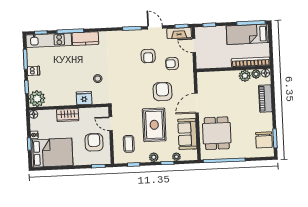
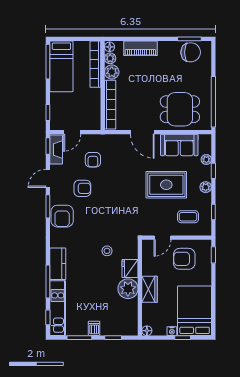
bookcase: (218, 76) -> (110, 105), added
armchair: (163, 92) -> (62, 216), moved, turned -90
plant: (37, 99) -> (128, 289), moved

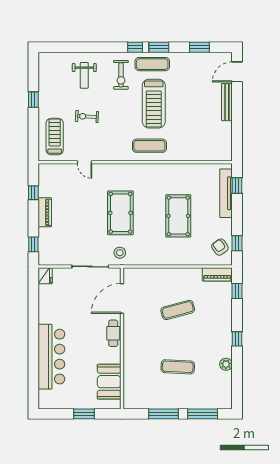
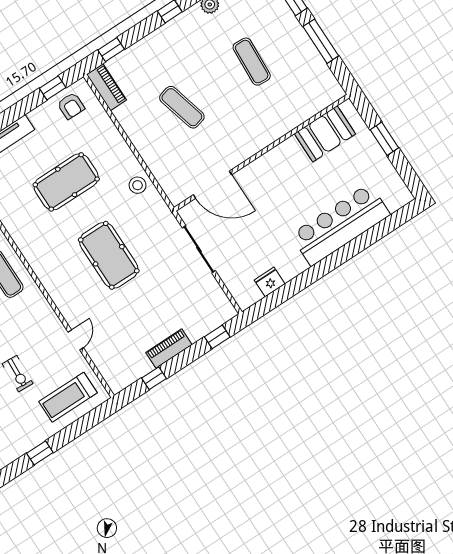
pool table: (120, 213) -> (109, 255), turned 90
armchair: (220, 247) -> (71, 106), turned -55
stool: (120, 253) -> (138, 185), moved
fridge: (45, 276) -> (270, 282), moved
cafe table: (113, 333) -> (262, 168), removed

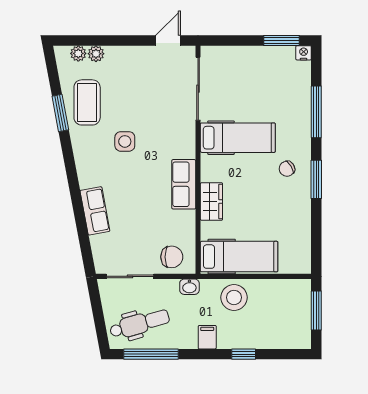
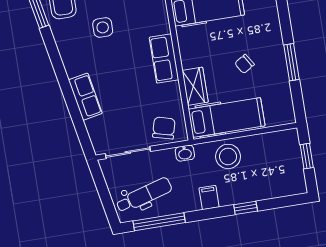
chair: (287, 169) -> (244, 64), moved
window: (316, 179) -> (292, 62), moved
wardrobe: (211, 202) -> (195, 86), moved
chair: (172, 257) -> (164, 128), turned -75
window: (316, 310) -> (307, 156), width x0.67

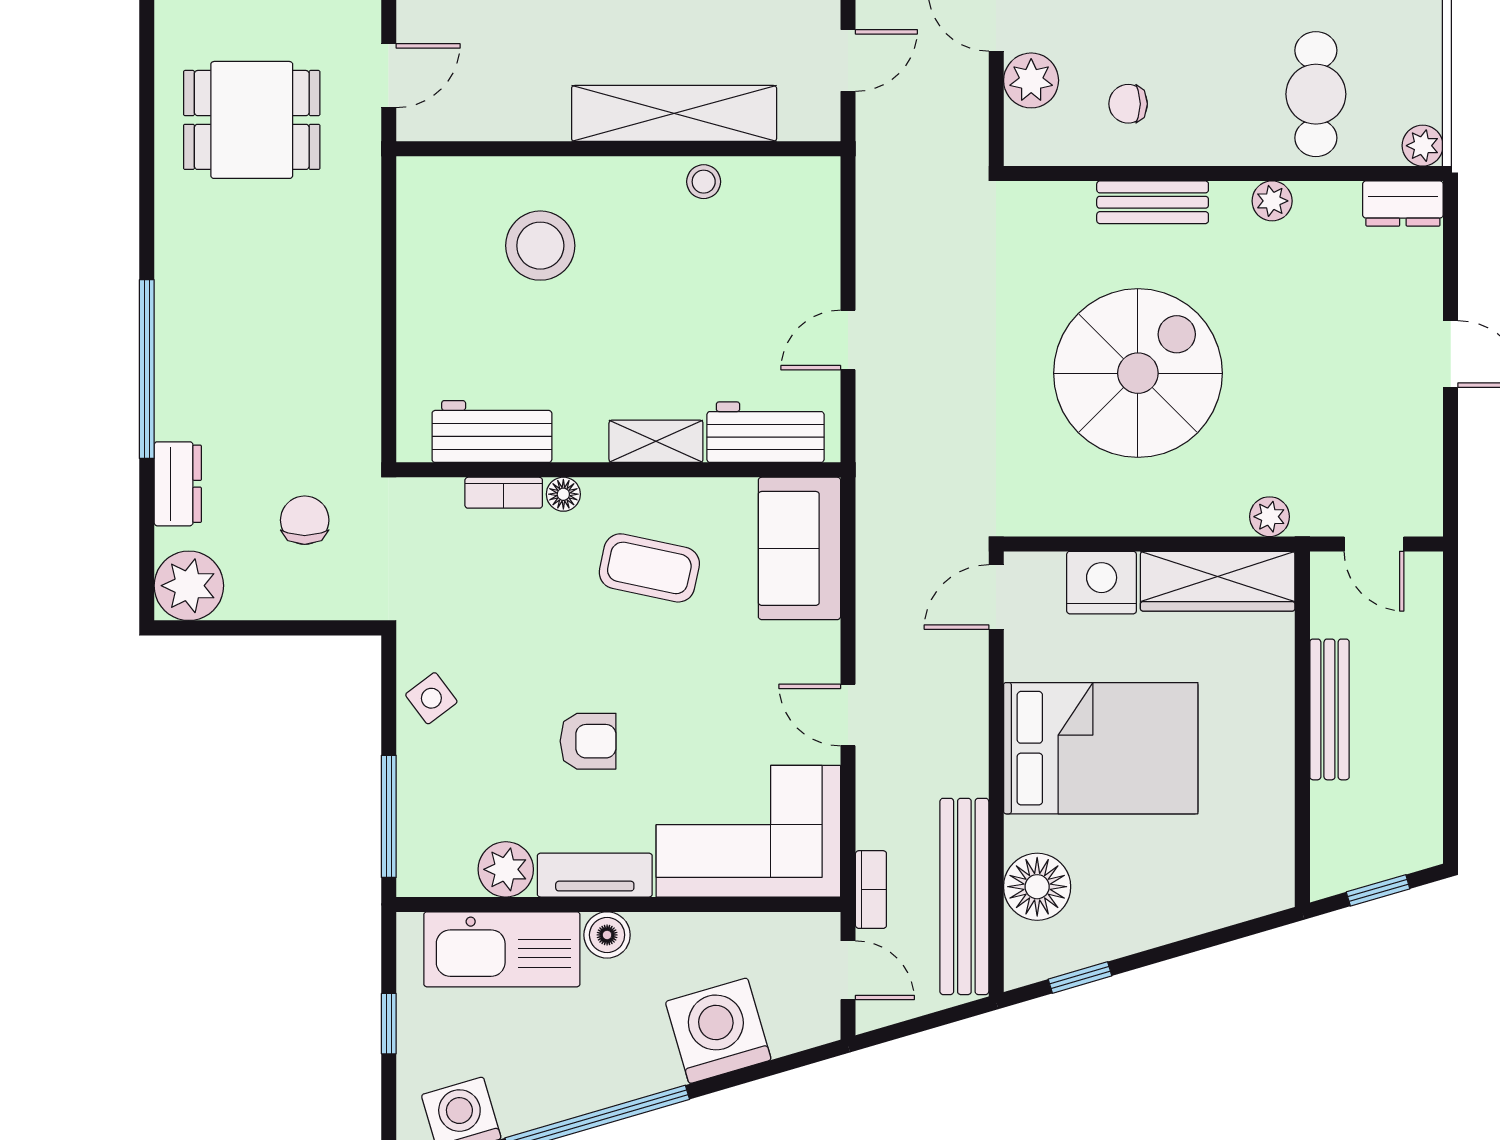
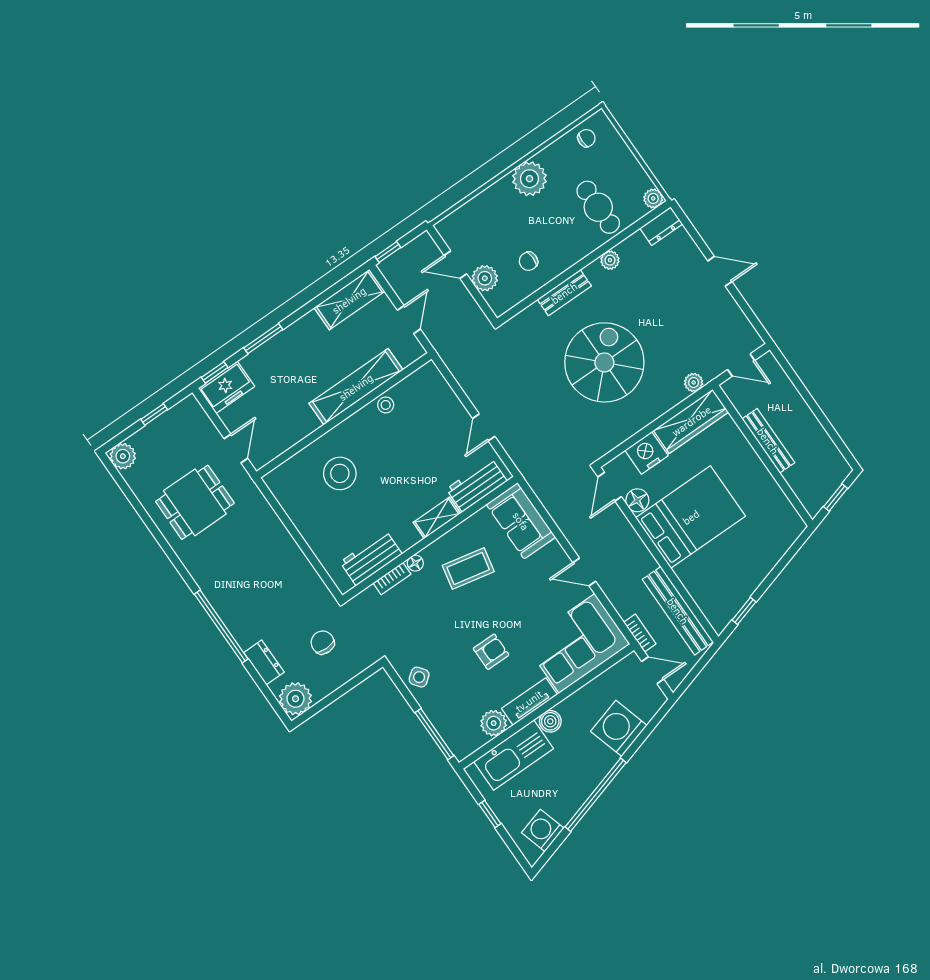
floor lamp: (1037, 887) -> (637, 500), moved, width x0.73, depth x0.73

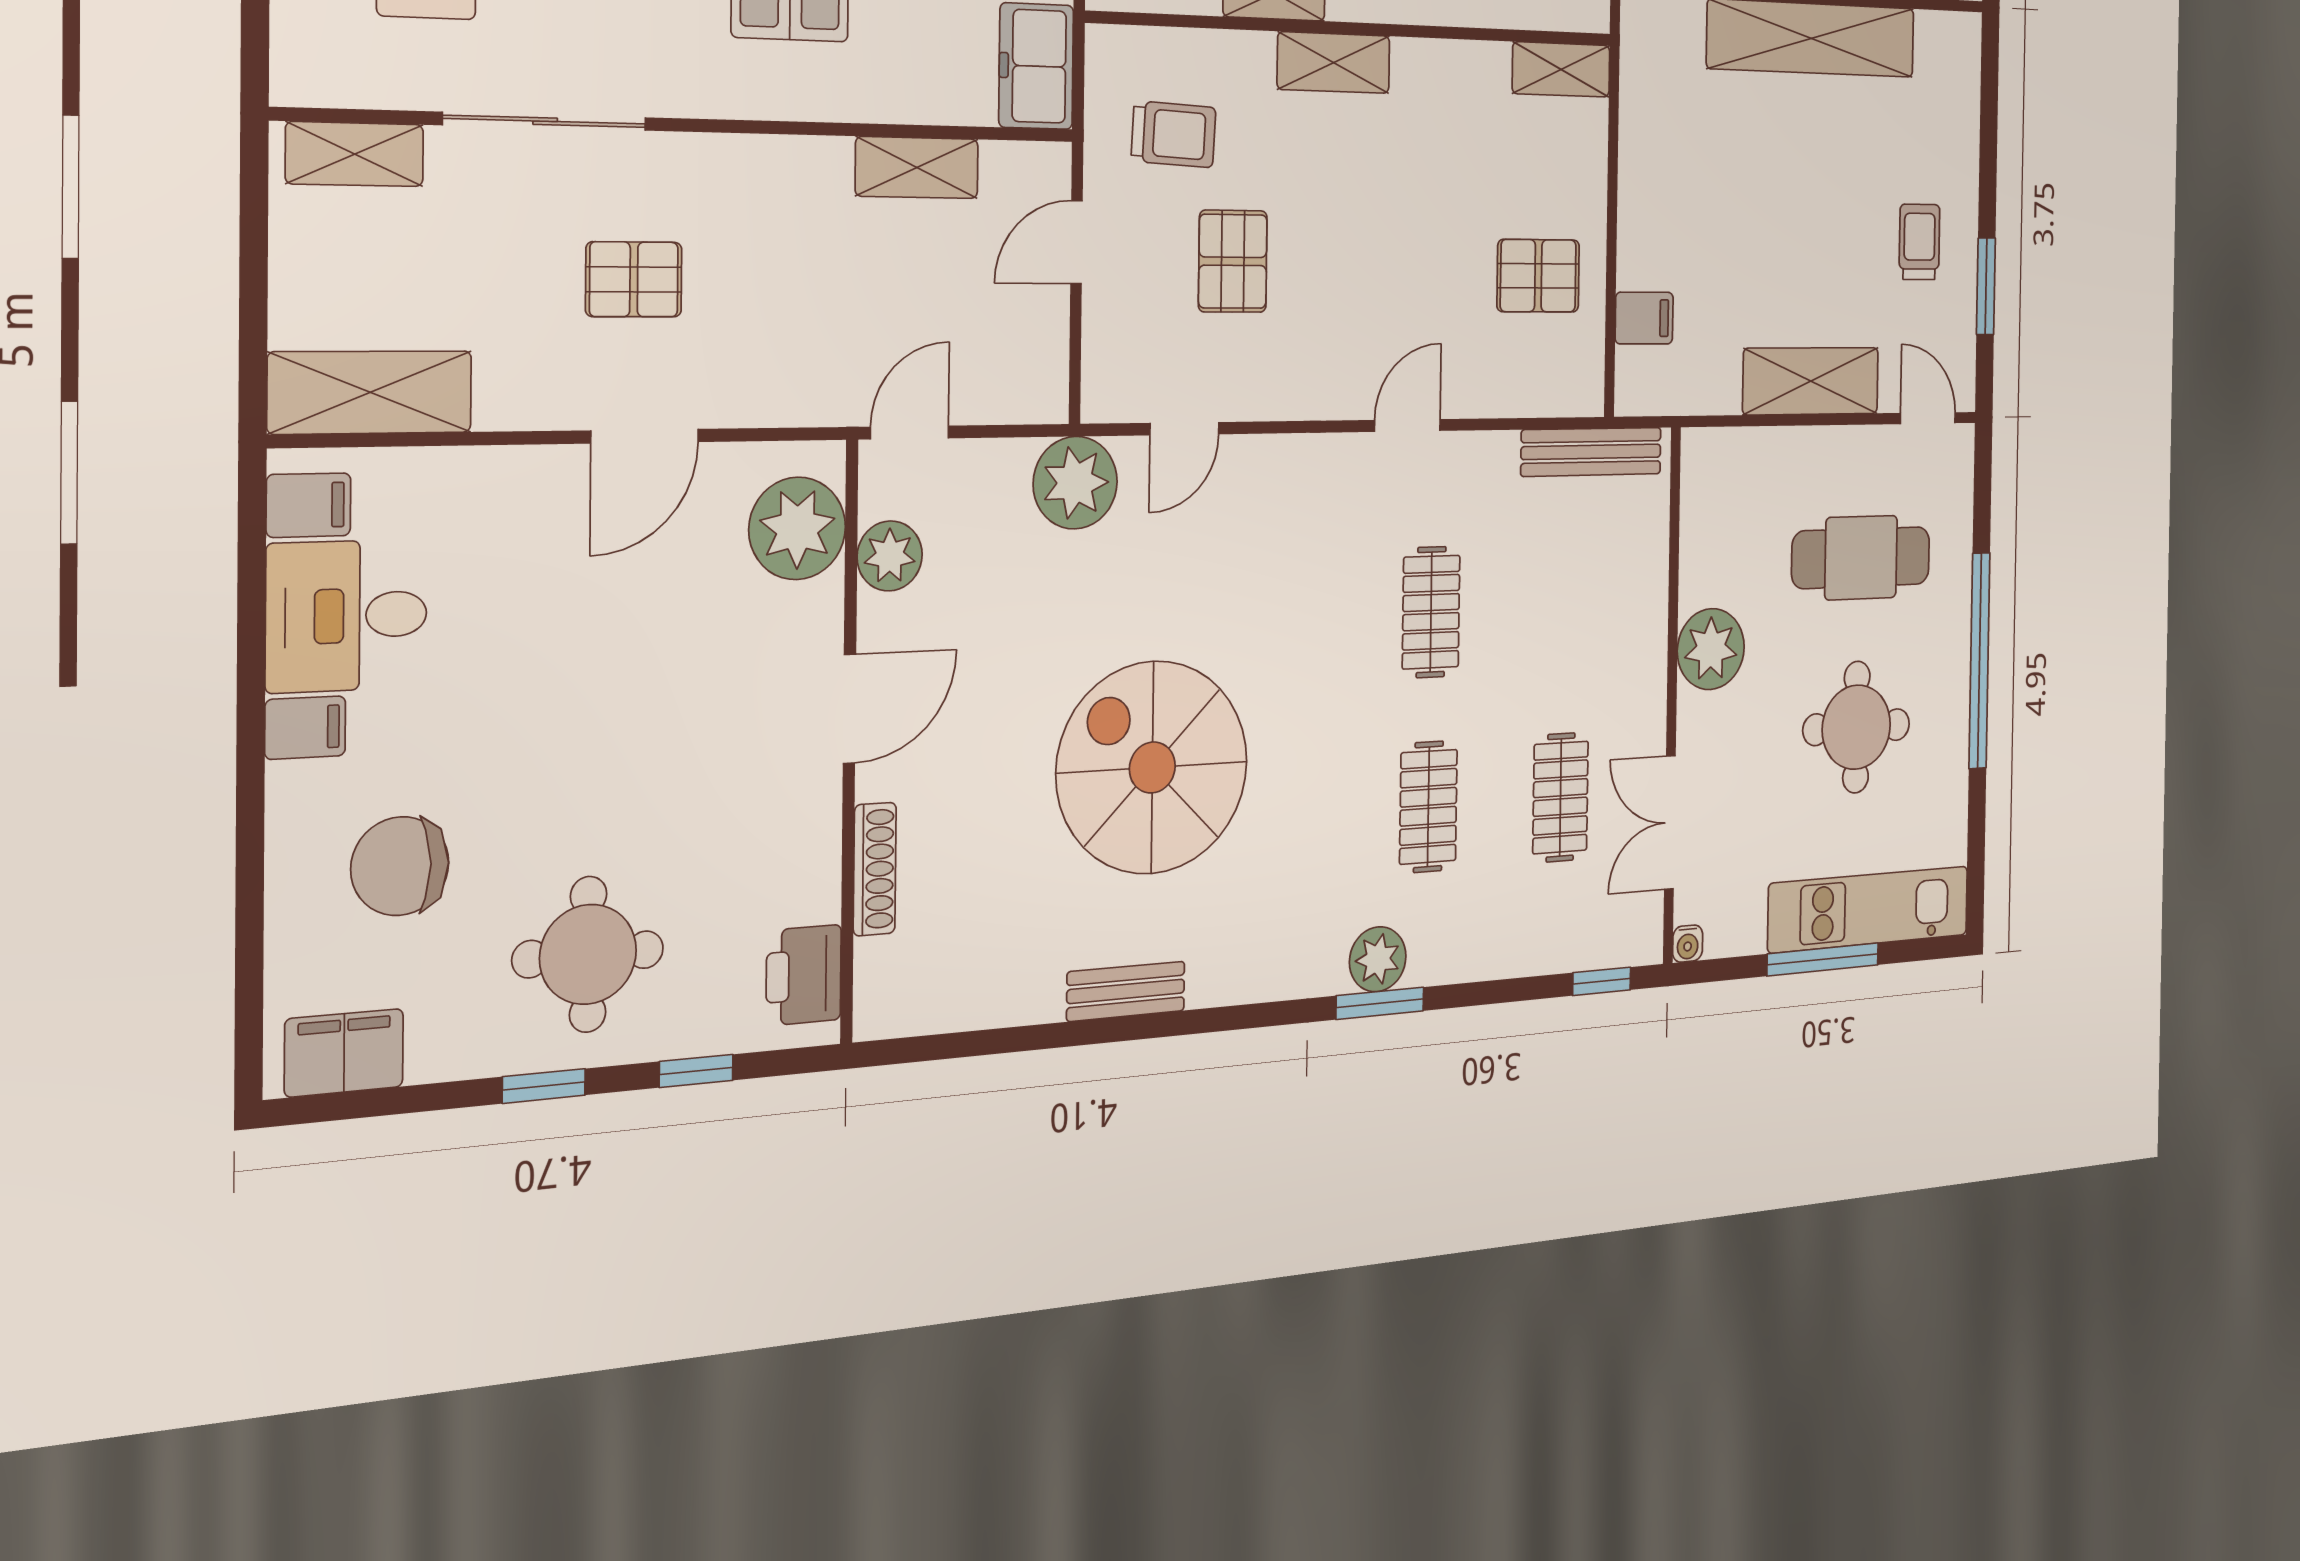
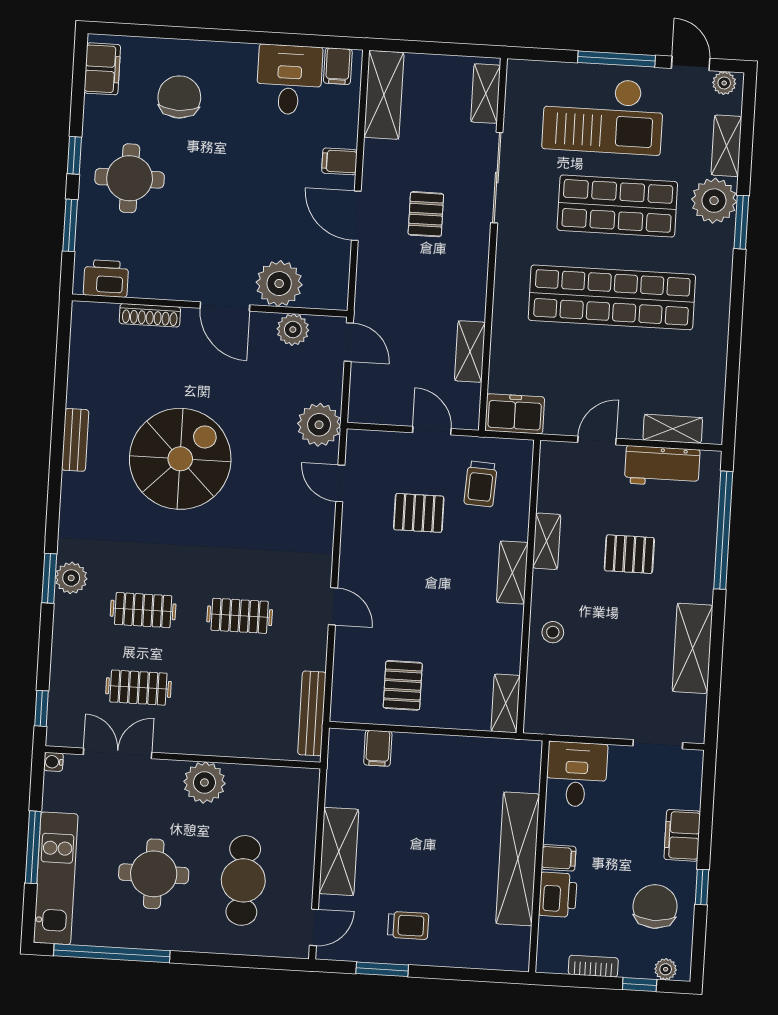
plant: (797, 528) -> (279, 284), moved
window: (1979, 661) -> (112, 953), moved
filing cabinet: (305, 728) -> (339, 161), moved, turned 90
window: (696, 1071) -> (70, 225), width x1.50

JOB ITEM
Leave the images aside and transcribe all entries exactly.

ANSWER SECTION
bookcase: (218, 76) -> (110, 105), added
armchair: (163, 92) -> (62, 216), moved, turned -90
plant: (37, 99) -> (128, 289), moved

pool table: (120, 213) -> (109, 255), turned 90
armchair: (220, 247) -> (71, 106), turned -55
stool: (120, 253) -> (138, 185), moved
fridge: (45, 276) -> (270, 282), moved
cafe table: (113, 333) -> (262, 168), removed

chair: (287, 169) -> (244, 64), moved
window: (316, 179) -> (292, 62), moved
wardrobe: (211, 202) -> (195, 86), moved
chair: (172, 257) -> (164, 128), turned -75
window: (316, 310) -> (307, 156), width x0.67

floor lamp: (1037, 887) -> (637, 500), moved, width x0.73, depth x0.73

plant: (797, 528) -> (279, 284), moved
window: (1979, 661) -> (112, 953), moved
filing cabinet: (305, 728) -> (339, 161), moved, turned 90
window: (696, 1071) -> (70, 225), width x1.50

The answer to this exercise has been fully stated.